Task requirements: For this task, extract exactly the lines of the data below, from the line containing "(353, 265) = (336, 251): none" through the last one, with pictures left out.

(Before-and-after object lists)
+++++

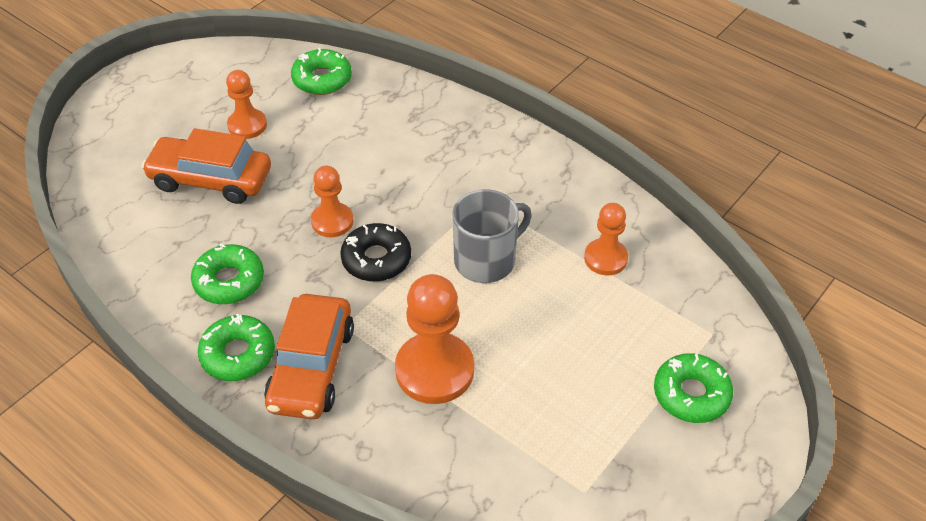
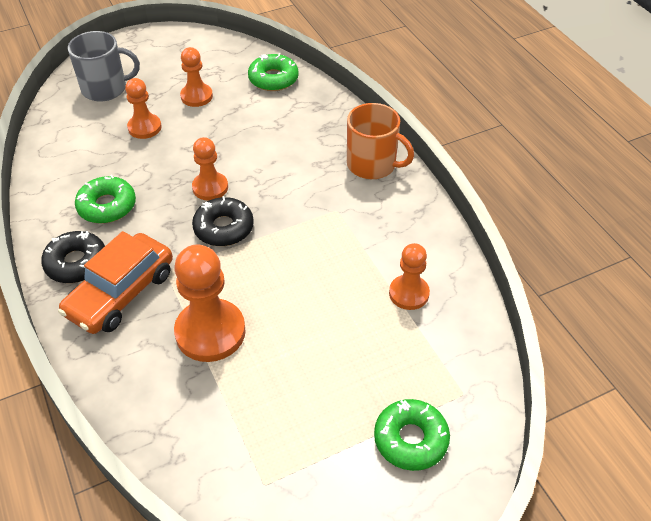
camera: 25 degrees right, 0 degrees up
(210, 179) = (144, 127): orange car -> orange pawn
(238, 354) = (76, 263): green donut -> black donut
(486, 260) = (308, 259): grey mug -> grey mug (106, 88)
(489, 140) = (373, 165): none -> orange mug

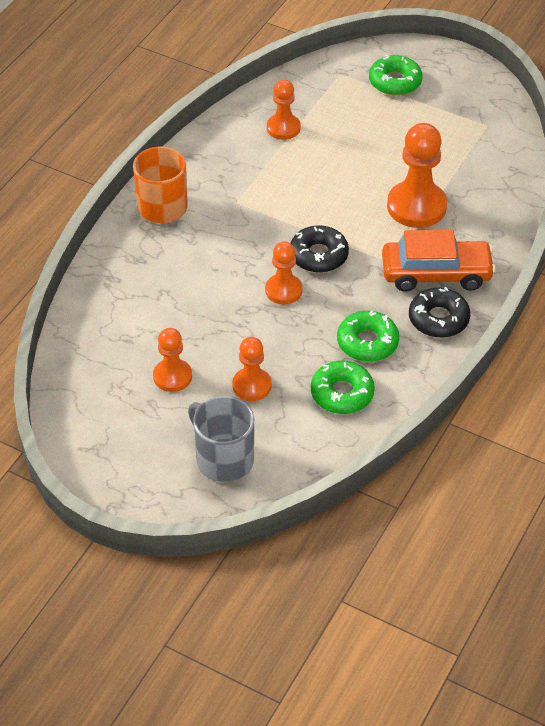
camera: 125 degrees left, 0 degrees up
(273, 79) = (95, 334): green donut -> green donut (342, 393)

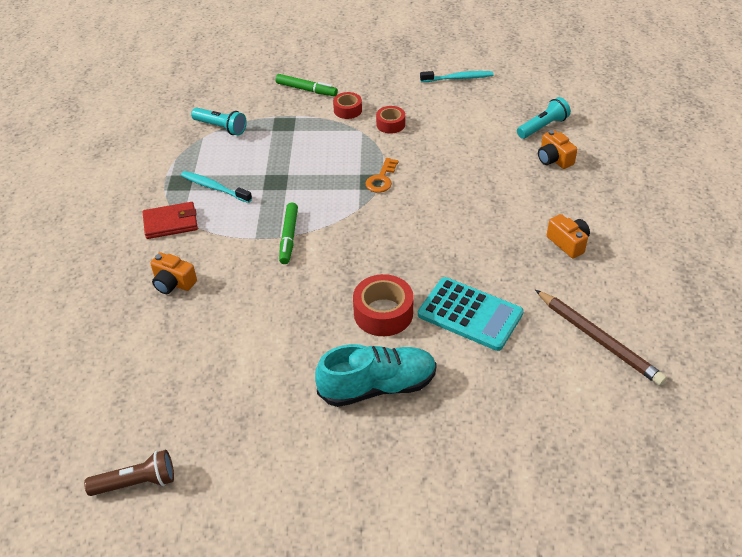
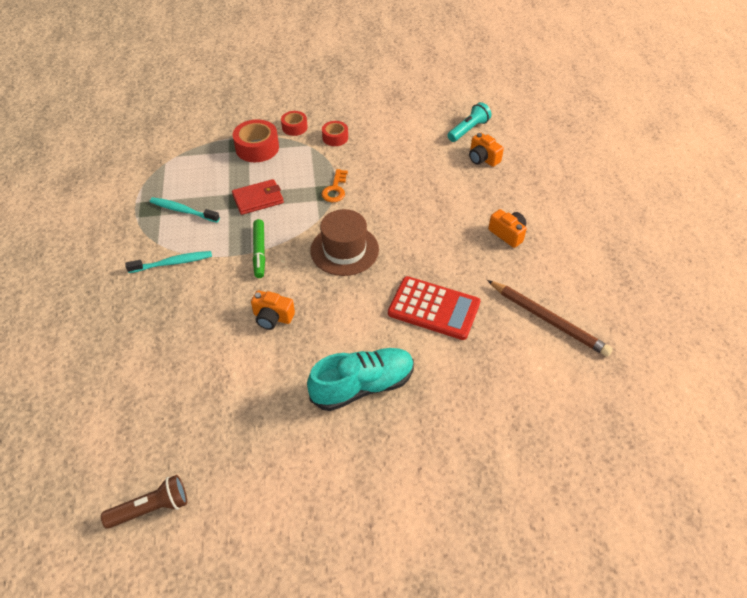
camera: 10 degrees left, 5 degrees up
(171, 223) = (147, 248): red wallet -> red wallet (258, 199)
(173, 283) = (158, 307): orange camera -> orange camera (272, 317)
(221, 127) = (180, 152): turquoise flashlight -> none
(306, 90) = (254, 111): green marker -> none
(381, 243) = (344, 250): none -> brown hat
(383, 313) = (356, 315): red tape -> red tape (257, 148)
(458, 78) = (388, 91): turquoise toothbrush -> turquoise toothbrush (173, 263)
(470, 314) = (434, 308): turquoise calculator -> red calculator

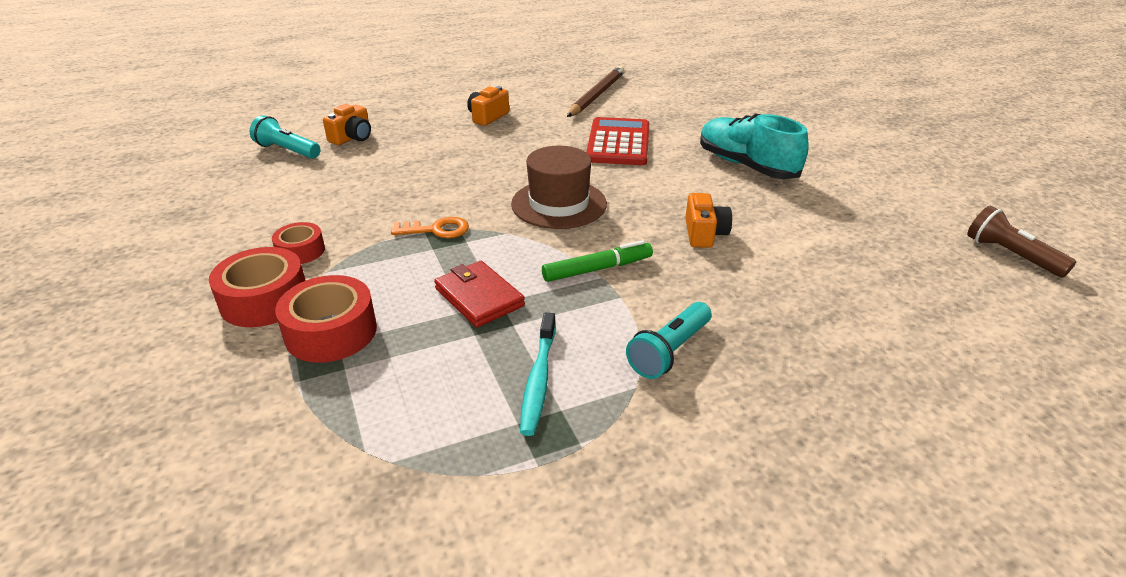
camera: 105 degrees left, 15 degrees down
(173, 263) = (670, 351): turquoise toothbrush -> turquoise flashlight
(294, 127) = (264, 300): red tape -> red tape, size x1.65

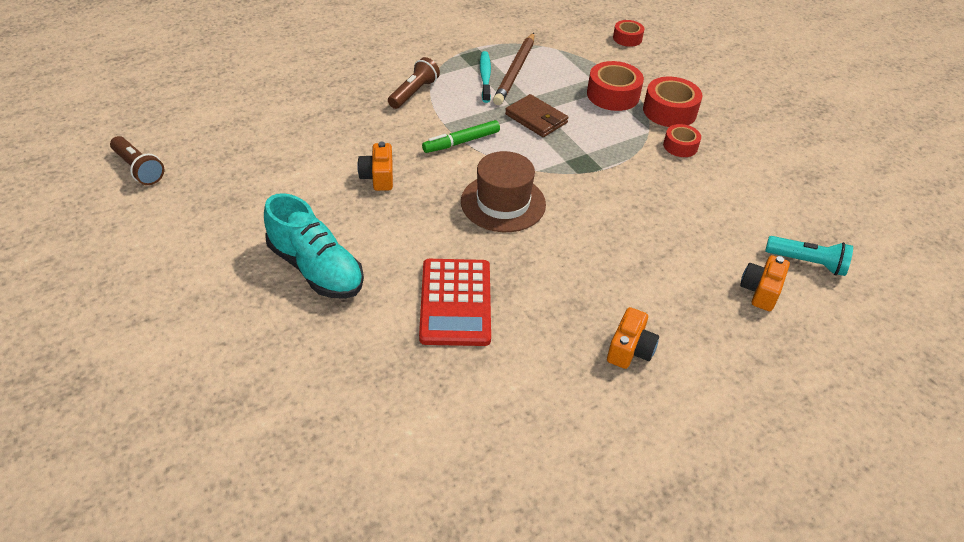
camera: 170 degrees right, 10 degrees up
(183, 476) = (627, 38): none -> red tape
(436, 230) = (593, 170): orange key -> none
(479, 297) = (536, 119): red wallet -> brown wallet
(596, 95) = (496, 427): brown pencil -> brown pencil (515, 71)
(670, 351) = (413, 93): turquoise flashlight -> brown flashlight

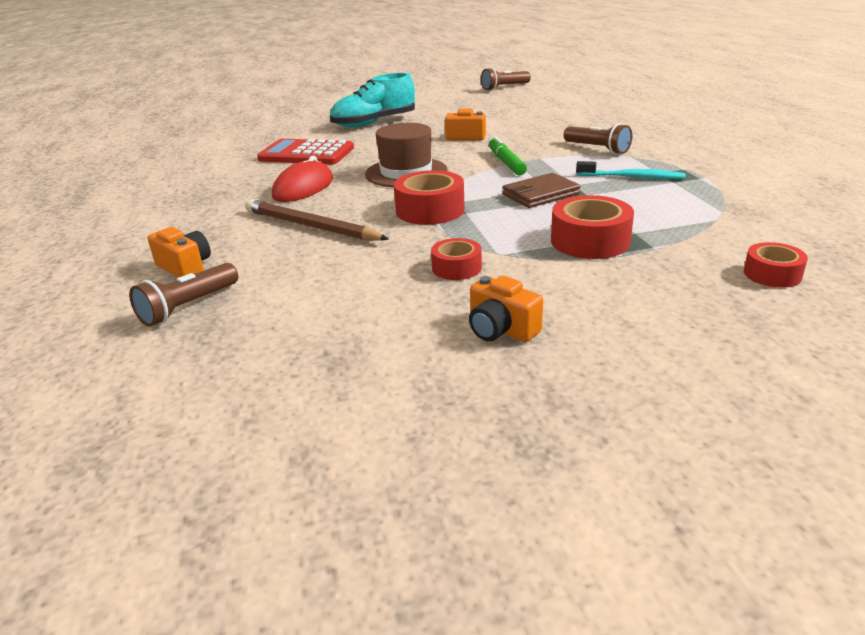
camera: 110 degrees right, 15 degrees down
(515, 71) = (646, 192): brown pencil -> brown pencil (311, 226)
(566, 270) = (303, 188): none -> red mouse
(630, 349) = (197, 200): orange camera -> orange camera (501, 330)
(669, 111) = (543, 274): red tape -> red tape (430, 210)
(807, 262) = (188, 307): turquoise flashlight -> brown flashlight

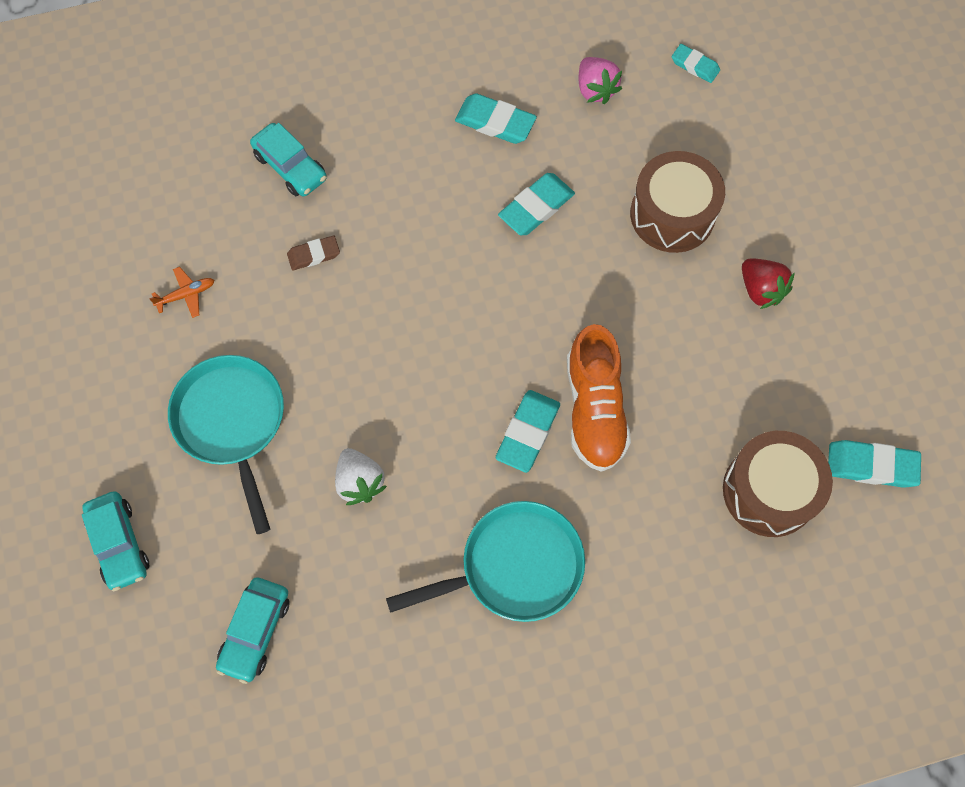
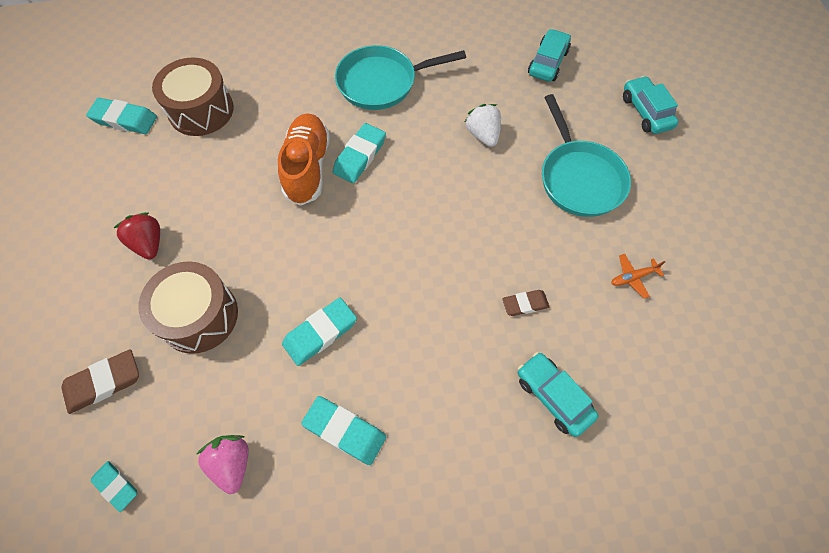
camera: 175 degrees left, 5 degrees down
(745, 144) = (103, 382): none -> brown eraser

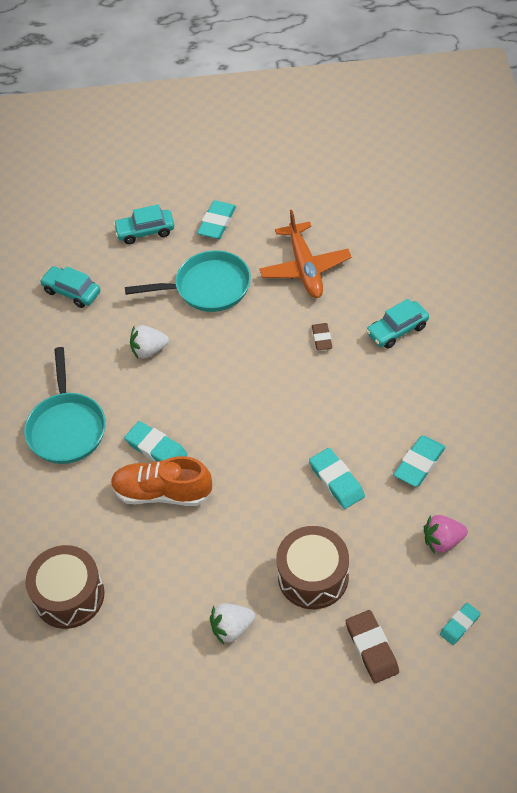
camera: 80 degrees left, 10 degrees down
(124, 119) = (66, 674): turquoise eraser -> turquoise eraser (217, 223)
(149, 243) = (232, 628): red strawberry -> white strawberry
(633, 277) = (305, 268): orange plane -> orange plane, size x2.31

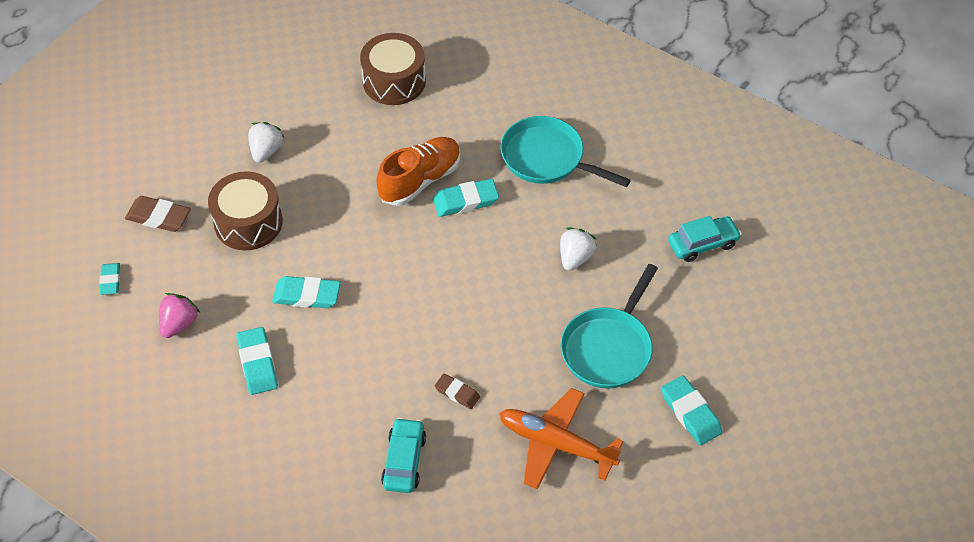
camera: 125 degrees right, 0 degrees up
(145, 231) = (733, 346): turquoise car -> none

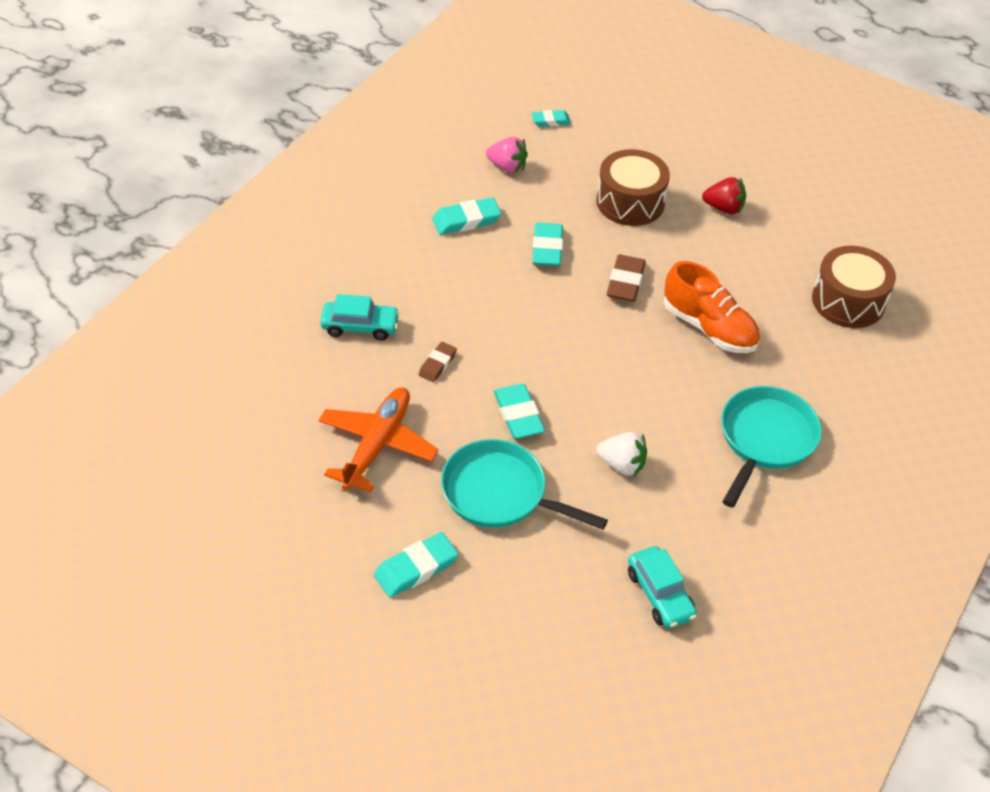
camera: 85 degrees right, 5 degrees down
(159, 217) = (627, 143): brown eraser -> brown eraser (625, 282)
(266, 151) = (723, 208): white strawberry -> red strawberry
(465, 201) = (687, 366): turquoise eraser -> turquoise eraser (518, 415)

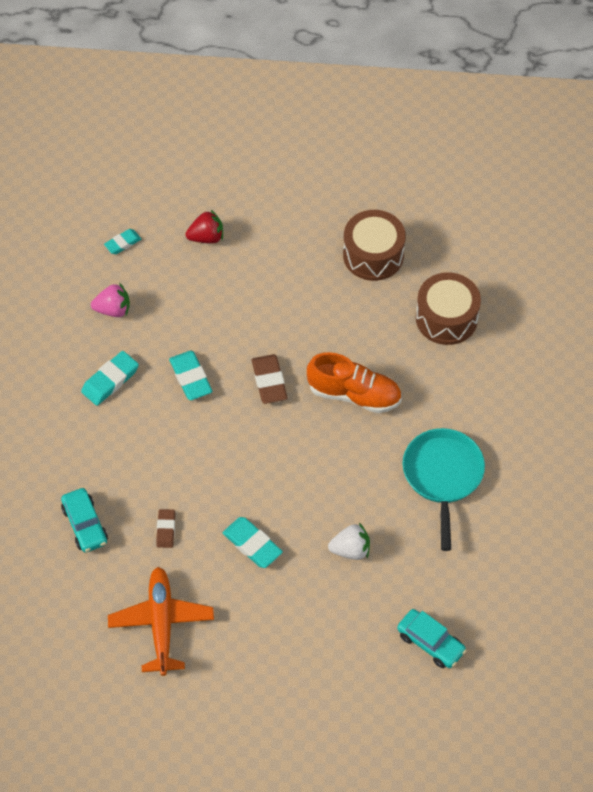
camera: 25 degrees left, 10 degrees up
(360, 326) = (85, 525): turquoise car -> turquoise car turned 90 degrees clockwise
(416, 568) = (249, 710): turquoise eraser -> none
(500, 493) = (276, 618): turquoise pan -> none
(630, 202) = (232, 299): brown drum -> brown drum (373, 255)
(723, 208) = (309, 270): red strawberry -> red strawberry (206, 237)

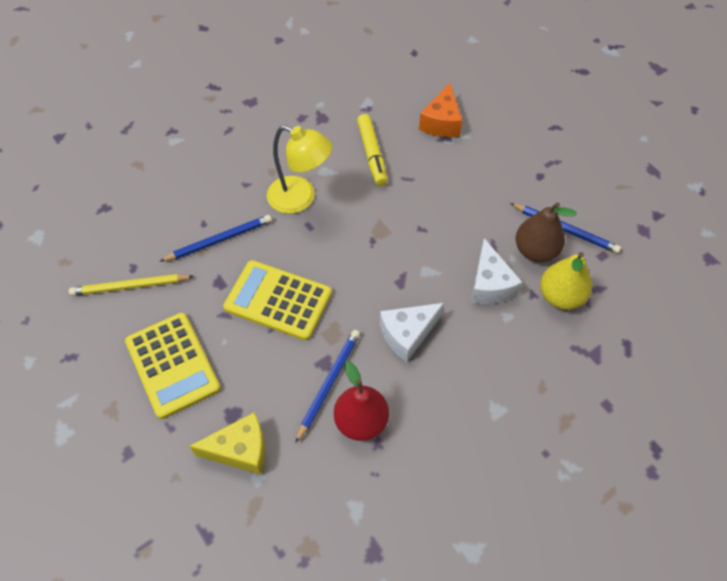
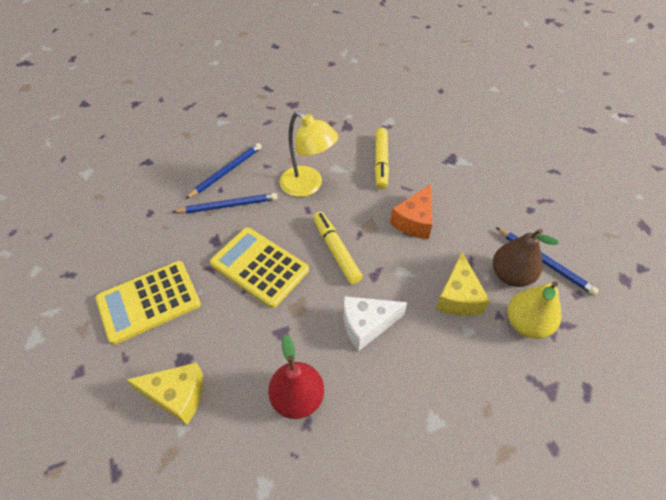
camera: 15 degrees right, 5 degrees down
(130, 286) = (141, 227): yellow pencil -> none
(173, 365) = (149, 302): yellow calculator -> yellow calculator turned 75 degrees clockwise
(329, 383) = (279, 353): blue pencil -> blue pencil (226, 171)
(353, 265) = (336, 251): none -> yellow marker
(441, 122) = (449, 148): orange cheese -> orange cheese (414, 221)
(489, 285) = (458, 297): white cheese -> yellow cheese

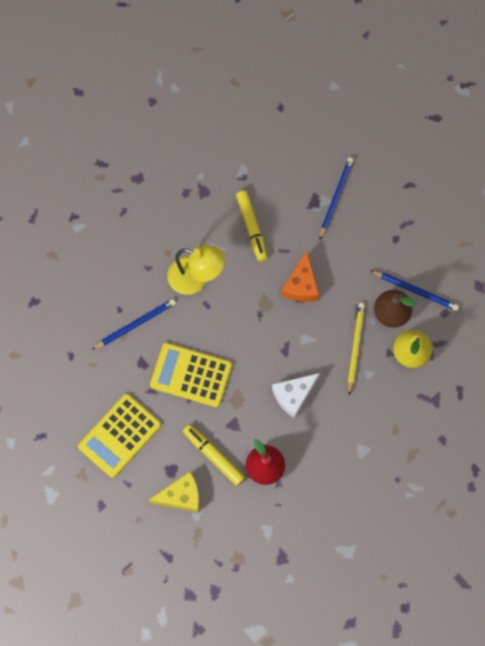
camera: 20 degrees left, 20 degrees up
(226, 171) = (114, 287): blue pencil -> blue pencil (335, 197)
(336, 251) = (246, 338): yellow marker -> yellow marker (214, 456)
(458, 297) = (355, 347): yellow cheese -> yellow pencil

+++++

Solution to the exercise:
(353, 265) = (336, 251): none -> yellow marker
(441, 122) = (449, 148): orange cheese -> orange cheese (414, 221)
(489, 285) = (458, 297): white cheese -> yellow cheese

camera: 20 degrees left, 20 degrees up
(226, 171) = (114, 287): blue pencil -> blue pencil (335, 197)
(336, 251) = (246, 338): yellow marker -> yellow marker (214, 456)
(458, 297) = (355, 347): yellow cheese -> yellow pencil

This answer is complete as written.